Aim of the task:
Look in the material below for the line holding "portefeuille [jaune] <552,200>". Set it down exactly, with each later line up to and including the line holding "tournevis [noir] <640,454>".

Extracted records:
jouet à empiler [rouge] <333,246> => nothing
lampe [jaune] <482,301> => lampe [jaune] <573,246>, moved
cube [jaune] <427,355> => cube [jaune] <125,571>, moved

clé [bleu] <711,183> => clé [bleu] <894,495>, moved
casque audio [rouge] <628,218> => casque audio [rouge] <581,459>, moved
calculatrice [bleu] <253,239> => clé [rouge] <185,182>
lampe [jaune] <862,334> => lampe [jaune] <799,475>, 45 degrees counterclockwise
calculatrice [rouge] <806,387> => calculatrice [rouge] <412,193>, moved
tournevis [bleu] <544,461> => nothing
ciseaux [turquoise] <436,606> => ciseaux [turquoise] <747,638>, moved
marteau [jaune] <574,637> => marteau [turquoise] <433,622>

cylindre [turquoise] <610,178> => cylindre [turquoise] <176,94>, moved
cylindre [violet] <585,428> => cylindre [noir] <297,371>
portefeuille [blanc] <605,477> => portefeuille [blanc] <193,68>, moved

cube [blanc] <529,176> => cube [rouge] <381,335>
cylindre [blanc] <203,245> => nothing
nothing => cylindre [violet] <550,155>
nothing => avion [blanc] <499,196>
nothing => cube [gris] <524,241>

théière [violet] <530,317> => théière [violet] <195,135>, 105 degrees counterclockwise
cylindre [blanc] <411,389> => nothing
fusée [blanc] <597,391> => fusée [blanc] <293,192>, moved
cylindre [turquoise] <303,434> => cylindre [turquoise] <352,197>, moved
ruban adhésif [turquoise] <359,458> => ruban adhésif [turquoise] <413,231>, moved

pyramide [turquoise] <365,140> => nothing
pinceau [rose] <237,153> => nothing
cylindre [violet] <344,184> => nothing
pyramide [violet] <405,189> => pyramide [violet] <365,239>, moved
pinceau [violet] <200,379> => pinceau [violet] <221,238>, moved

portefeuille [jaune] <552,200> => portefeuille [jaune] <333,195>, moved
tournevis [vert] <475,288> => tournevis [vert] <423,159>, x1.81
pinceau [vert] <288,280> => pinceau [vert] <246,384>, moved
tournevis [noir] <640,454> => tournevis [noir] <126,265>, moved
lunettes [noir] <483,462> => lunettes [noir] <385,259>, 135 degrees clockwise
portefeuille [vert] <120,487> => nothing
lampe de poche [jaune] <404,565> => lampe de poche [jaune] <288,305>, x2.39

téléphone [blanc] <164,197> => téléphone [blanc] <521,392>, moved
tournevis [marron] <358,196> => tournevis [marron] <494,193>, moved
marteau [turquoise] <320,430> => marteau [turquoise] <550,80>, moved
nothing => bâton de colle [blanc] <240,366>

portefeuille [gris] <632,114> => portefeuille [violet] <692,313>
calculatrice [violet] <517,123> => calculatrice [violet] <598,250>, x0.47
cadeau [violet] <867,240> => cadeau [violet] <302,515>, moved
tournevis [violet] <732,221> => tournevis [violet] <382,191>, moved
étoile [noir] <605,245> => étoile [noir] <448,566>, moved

Answer section:
portefeuille [jaune] <552,200> => portefeuille [jaune] <333,195>, moved
tournevis [vert] <475,288> => tournevis [vert] <423,159>, x1.81
pinceau [vert] <288,280> => pinceau [vert] <246,384>, moved
tournevis [noir] <640,454> => tournevis [noir] <126,265>, moved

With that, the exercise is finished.